=== Section Start ===
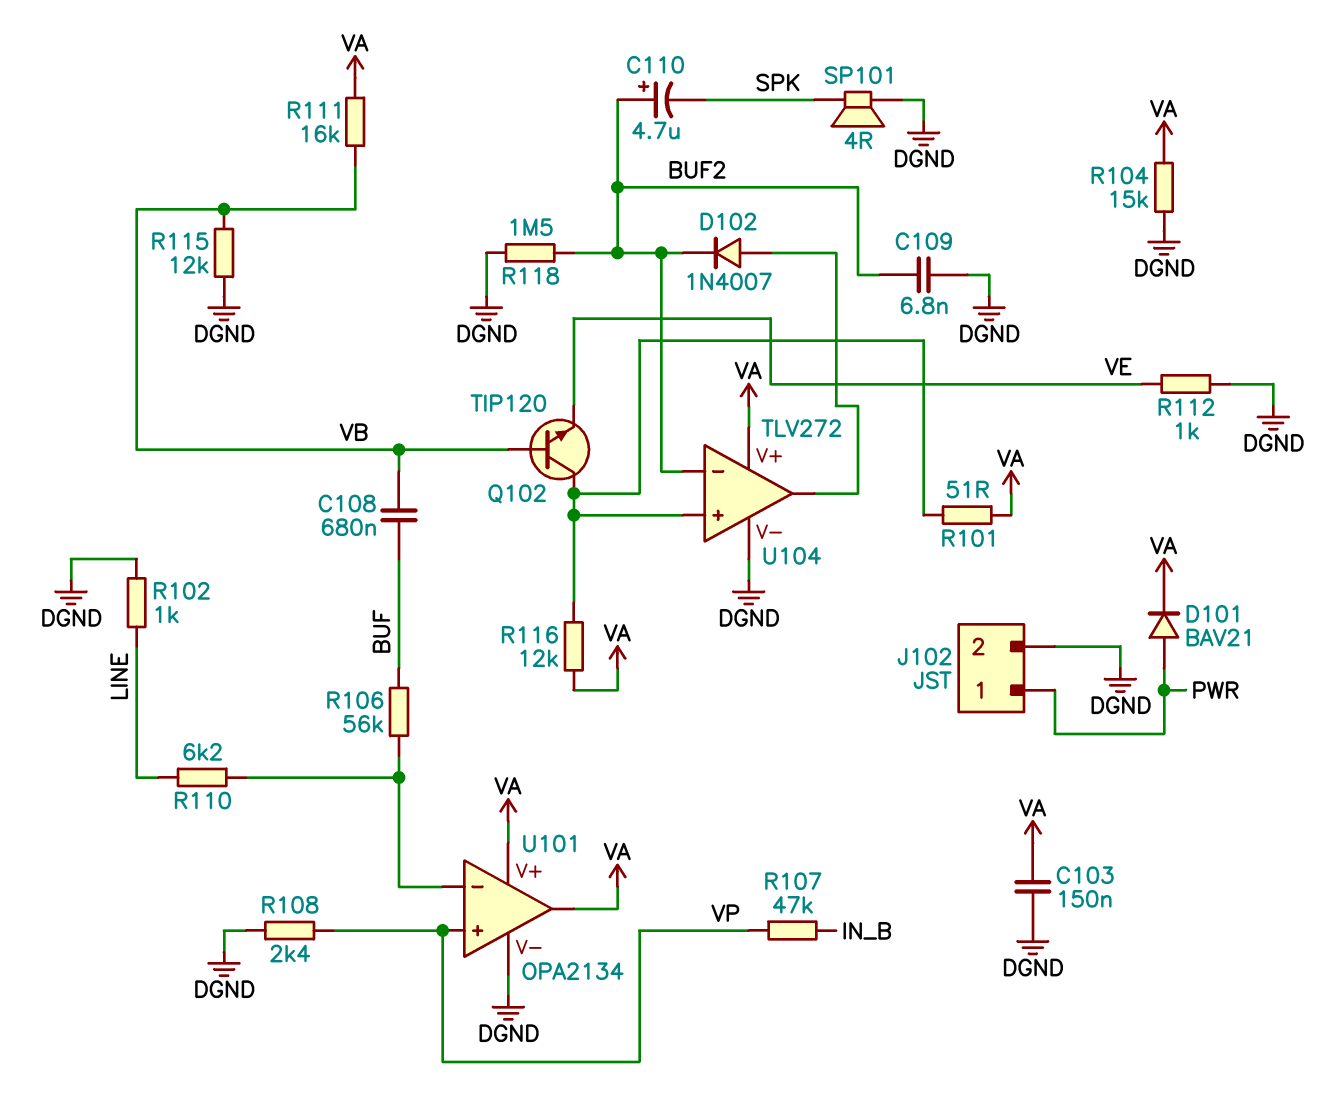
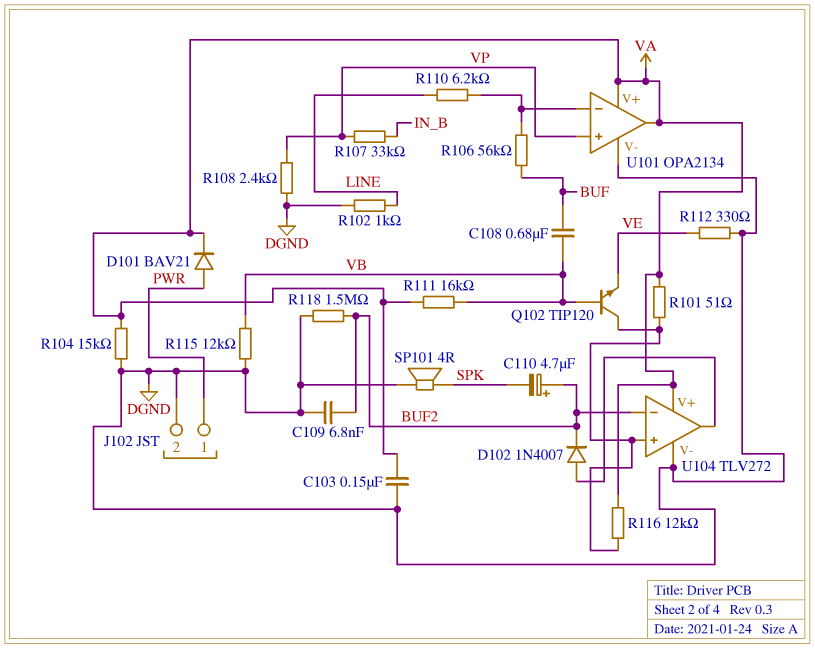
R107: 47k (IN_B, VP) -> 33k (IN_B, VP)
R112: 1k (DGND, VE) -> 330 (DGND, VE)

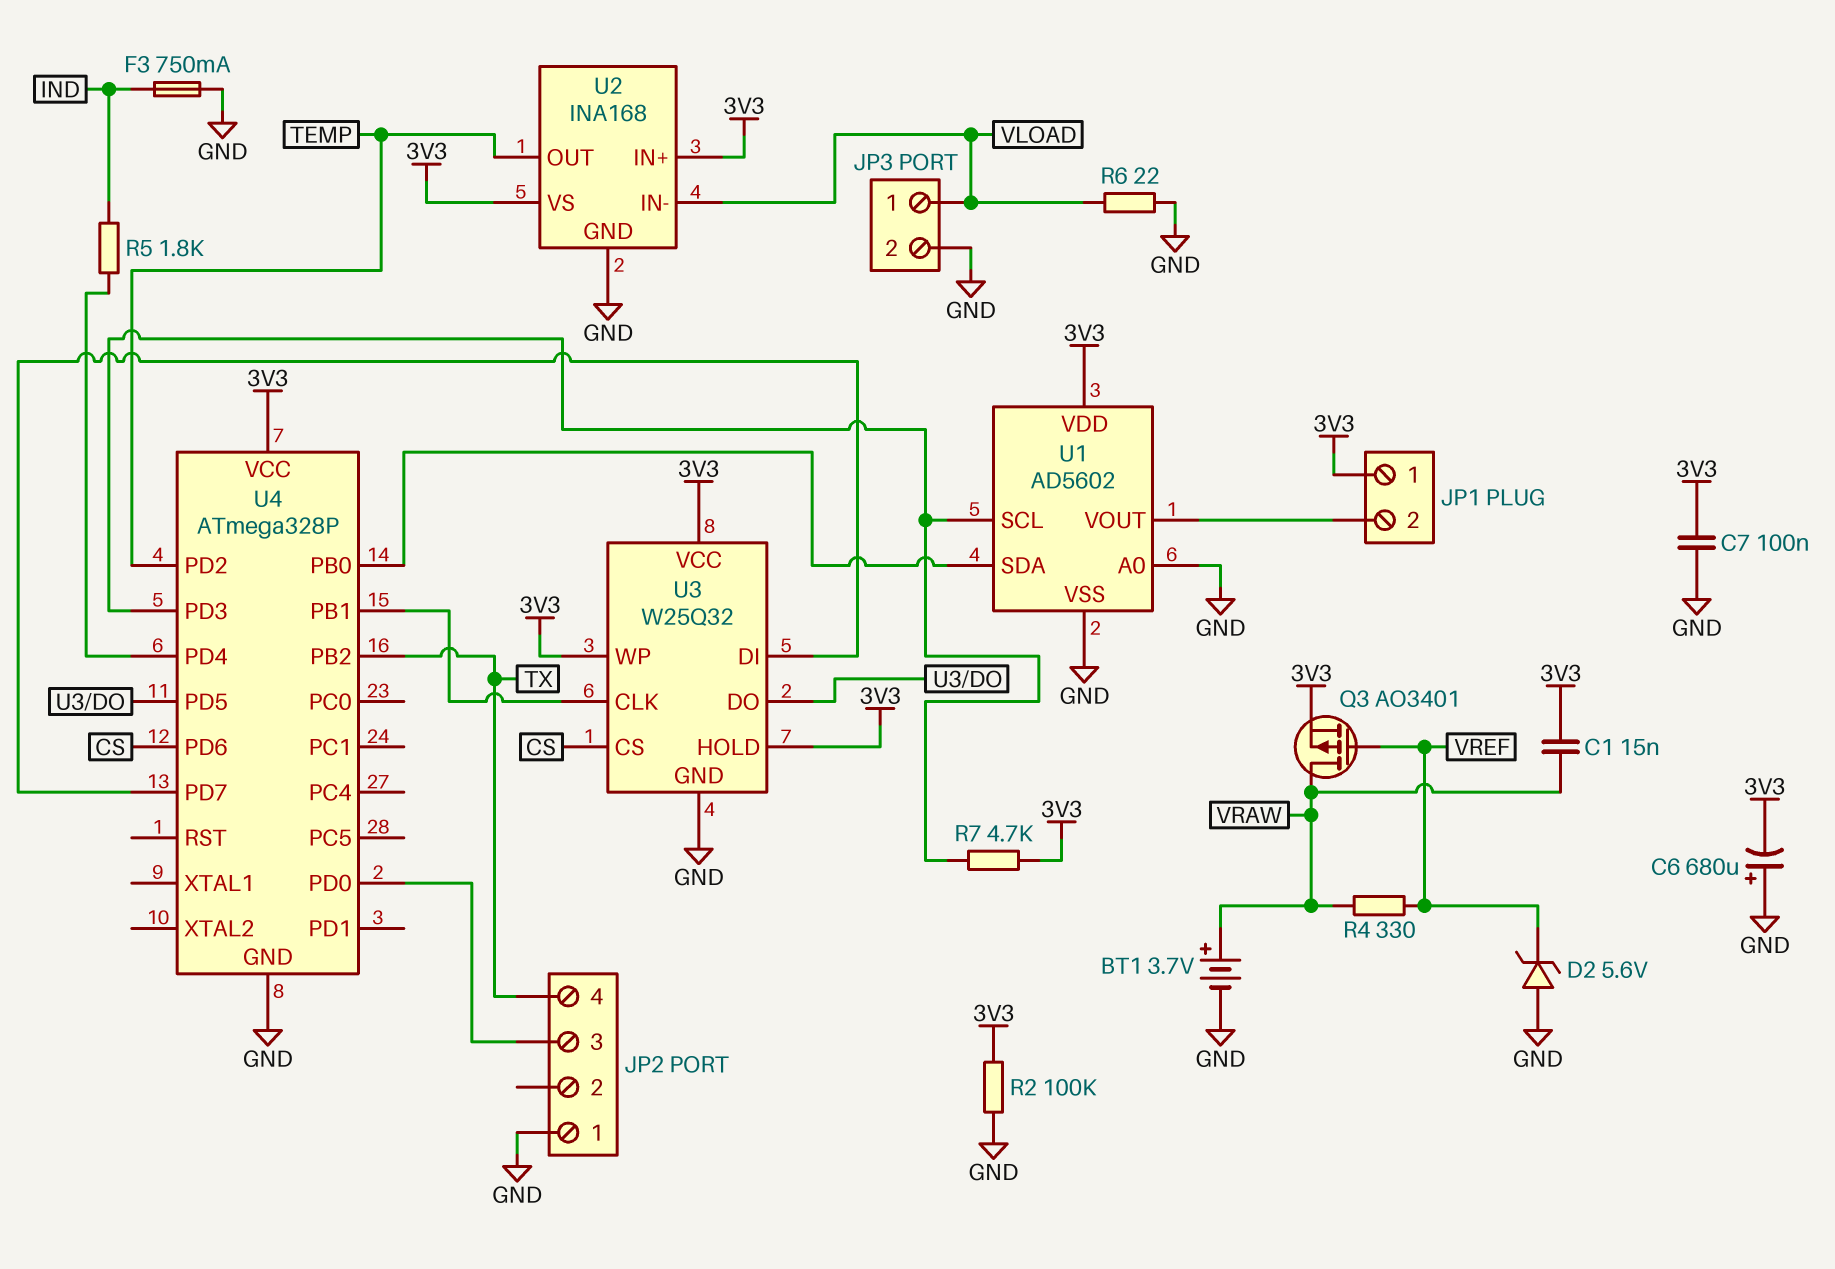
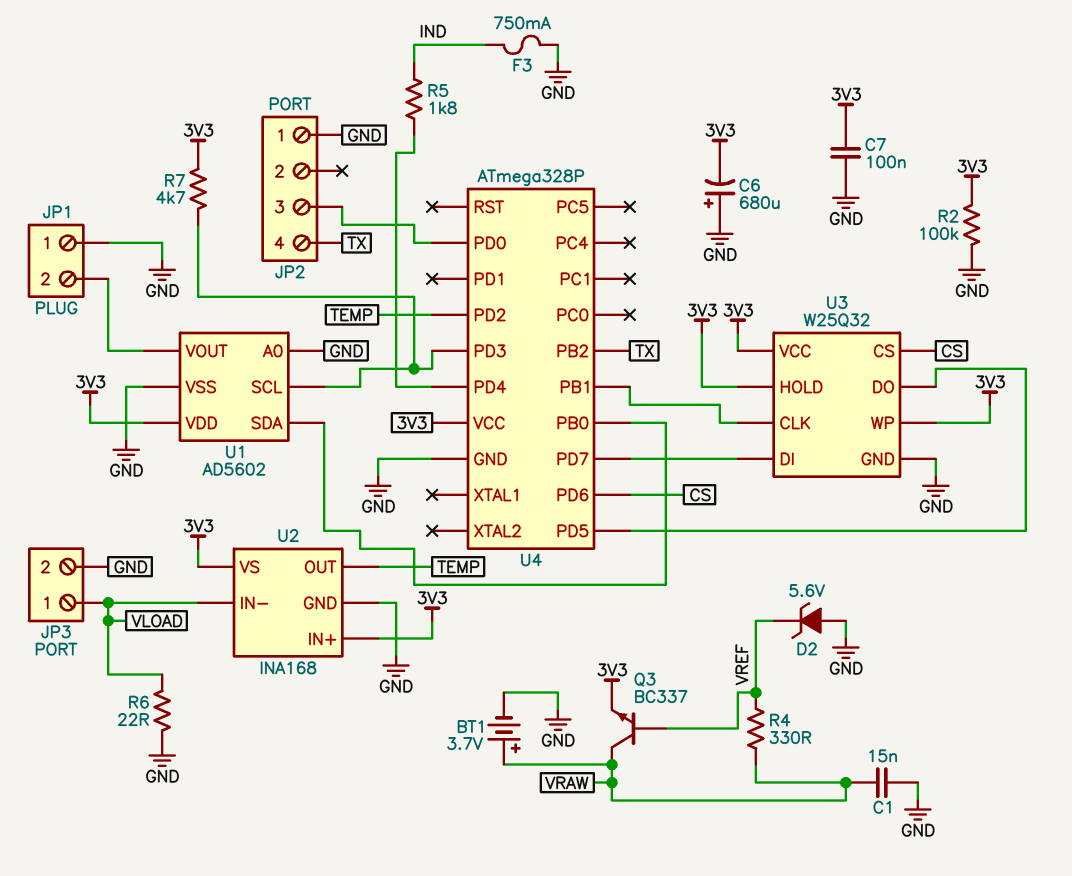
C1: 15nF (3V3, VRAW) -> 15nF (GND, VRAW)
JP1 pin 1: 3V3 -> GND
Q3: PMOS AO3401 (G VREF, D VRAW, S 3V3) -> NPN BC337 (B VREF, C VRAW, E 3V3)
=== Section End ===
=== Section Start ===
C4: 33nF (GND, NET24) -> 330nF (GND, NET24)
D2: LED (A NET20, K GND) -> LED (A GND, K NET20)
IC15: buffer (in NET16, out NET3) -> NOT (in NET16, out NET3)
=== Section End ===
**TRY IT**:
Look back at the data above, then output exactly the lines from the line holding "R107: 47k (IN_B, VP) -> 33k (IN_B, VP)" up to and including the line holding "Q3: PMOS AO3401". Leave out the pictures.

**EXERCISE SOLUTION**:
R107: 47k (IN_B, VP) -> 33k (IN_B, VP)
R112: 1k (DGND, VE) -> 330 (DGND, VE)

C1: 15nF (3V3, VRAW) -> 15nF (GND, VRAW)
JP1 pin 1: 3V3 -> GND
Q3: PMOS AO3401 (G VREF, D VRAW, S 3V3) -> NPN BC337 (B VREF, C VRAW, E 3V3)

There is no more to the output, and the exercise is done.